*EXERCISE DATA*.
+--
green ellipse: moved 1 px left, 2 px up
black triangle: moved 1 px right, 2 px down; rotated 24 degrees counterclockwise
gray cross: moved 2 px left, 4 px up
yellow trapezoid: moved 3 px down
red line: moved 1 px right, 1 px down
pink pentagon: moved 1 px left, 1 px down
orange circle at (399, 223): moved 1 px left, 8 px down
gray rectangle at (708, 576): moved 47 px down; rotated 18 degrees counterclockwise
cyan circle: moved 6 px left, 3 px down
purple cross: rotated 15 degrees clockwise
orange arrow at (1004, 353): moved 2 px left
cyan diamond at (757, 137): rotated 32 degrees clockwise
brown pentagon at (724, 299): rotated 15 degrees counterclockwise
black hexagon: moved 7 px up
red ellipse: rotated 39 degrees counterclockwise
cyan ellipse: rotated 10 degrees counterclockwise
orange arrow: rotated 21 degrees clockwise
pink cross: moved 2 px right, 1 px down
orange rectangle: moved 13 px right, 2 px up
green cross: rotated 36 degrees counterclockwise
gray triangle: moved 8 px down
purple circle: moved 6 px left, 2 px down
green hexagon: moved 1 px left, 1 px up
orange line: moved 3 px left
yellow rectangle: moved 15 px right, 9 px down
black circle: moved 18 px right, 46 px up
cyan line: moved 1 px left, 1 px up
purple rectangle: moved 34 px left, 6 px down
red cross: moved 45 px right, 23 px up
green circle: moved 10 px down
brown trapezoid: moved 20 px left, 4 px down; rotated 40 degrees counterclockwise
+--
Write out the entries above word for word, starting with the first entry and ending with the one that contains "cyan diamond at", with both of those included.

*PROBLEM SOLUTION*.
green ellipse: moved 1 px left, 2 px up
black triangle: moved 1 px right, 2 px down; rotated 24 degrees counterclockwise
gray cross: moved 2 px left, 4 px up
yellow trapezoid: moved 3 px down
red line: moved 1 px right, 1 px down
pink pentagon: moved 1 px left, 1 px down
orange circle at (399, 223): moved 1 px left, 8 px down
gray rectangle at (708, 576): moved 47 px down; rotated 18 degrees counterclockwise
cyan circle: moved 6 px left, 3 px down
purple cross: rotated 15 degrees clockwise
orange arrow at (1004, 353): moved 2 px left
cyan diamond at (757, 137): rotated 32 degrees clockwise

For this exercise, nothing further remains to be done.